• [THE DATA]
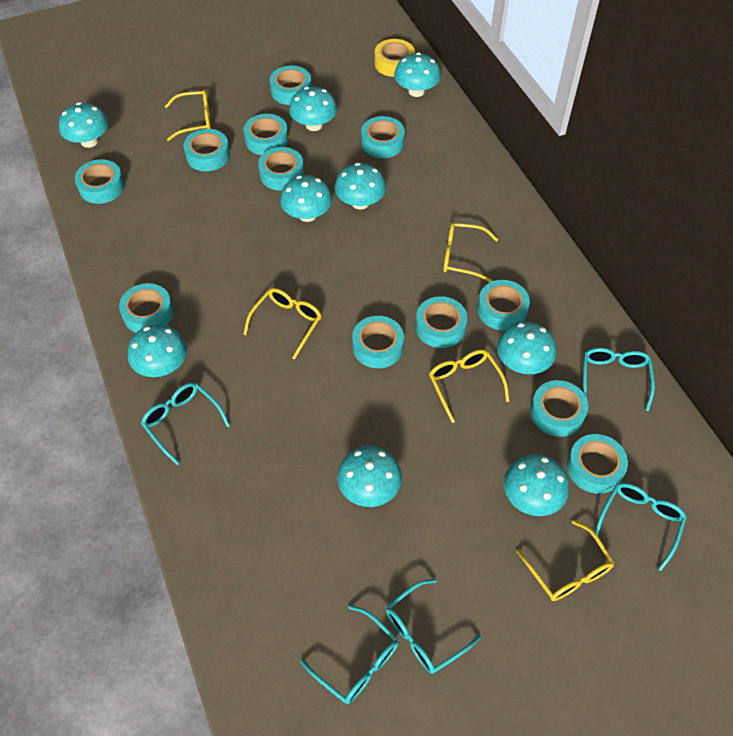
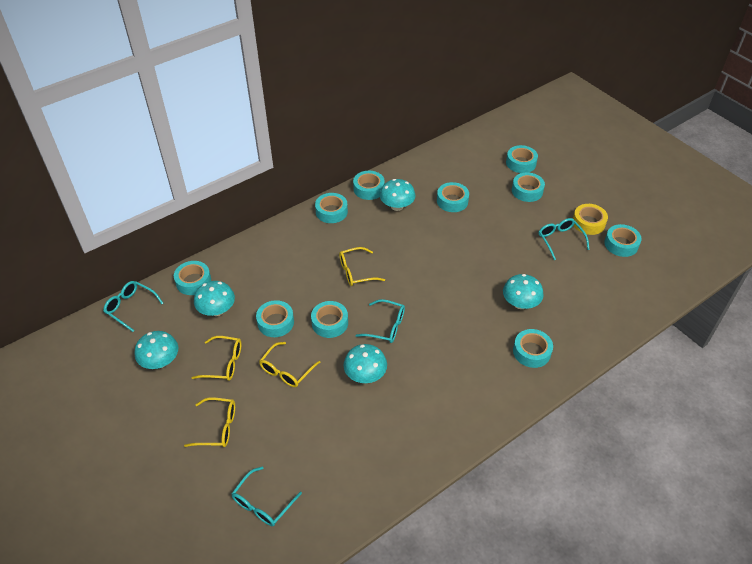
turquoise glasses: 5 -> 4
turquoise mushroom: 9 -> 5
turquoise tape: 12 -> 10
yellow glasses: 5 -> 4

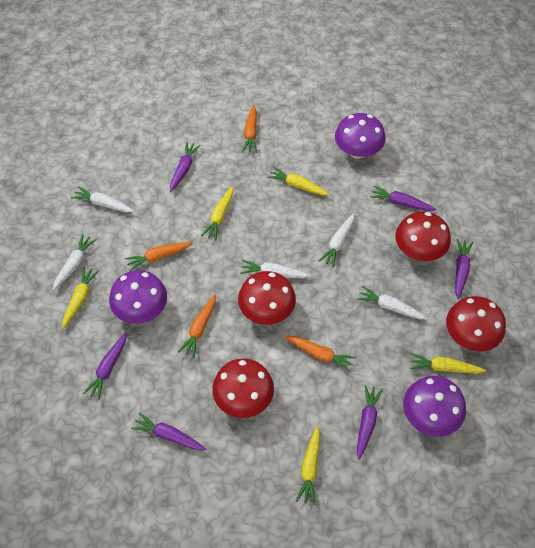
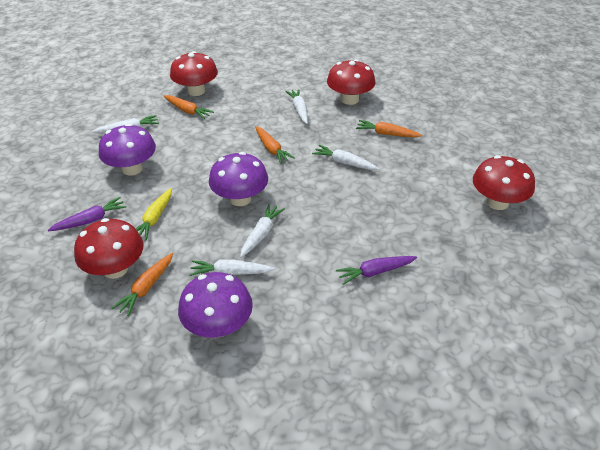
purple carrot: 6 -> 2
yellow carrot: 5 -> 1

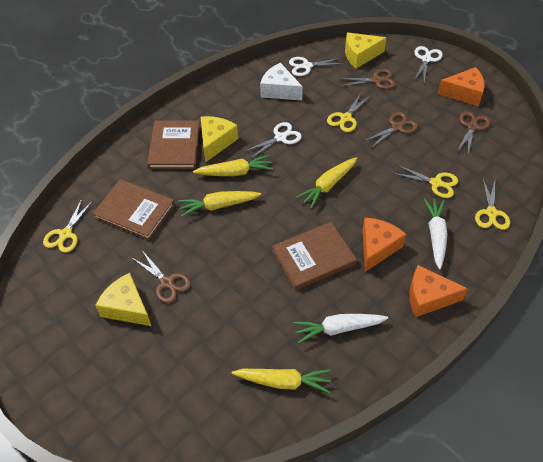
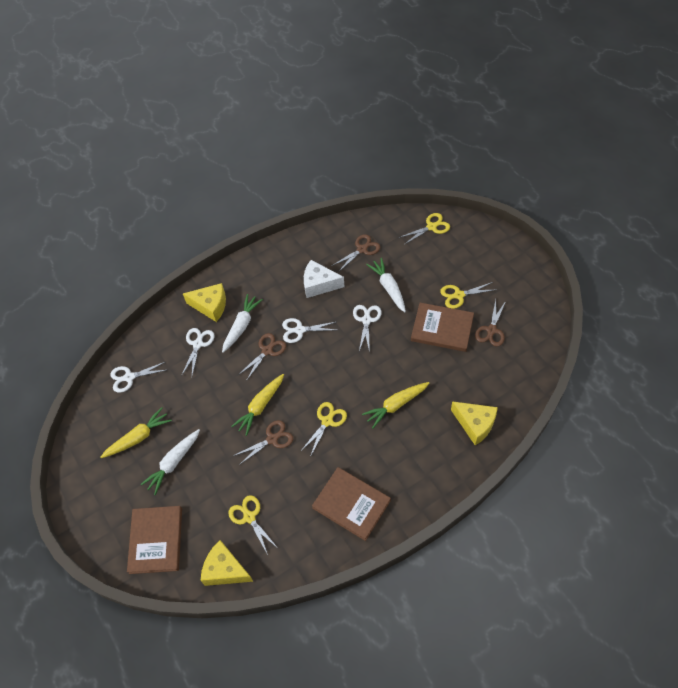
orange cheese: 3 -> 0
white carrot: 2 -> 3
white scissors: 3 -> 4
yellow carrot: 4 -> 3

• [TASK PROMPT]
Your reply should hold every line of the material, unaltered, and not one picture.

• [TASK RESULT]
turquoise glasses: 5 -> 4
turquoise mushroom: 9 -> 5
turquoise tape: 12 -> 10
yellow glasses: 5 -> 4

purple carrot: 6 -> 2
yellow carrot: 5 -> 1

orange cheese: 3 -> 0
white carrot: 2 -> 3
white scissors: 3 -> 4
yellow carrot: 4 -> 3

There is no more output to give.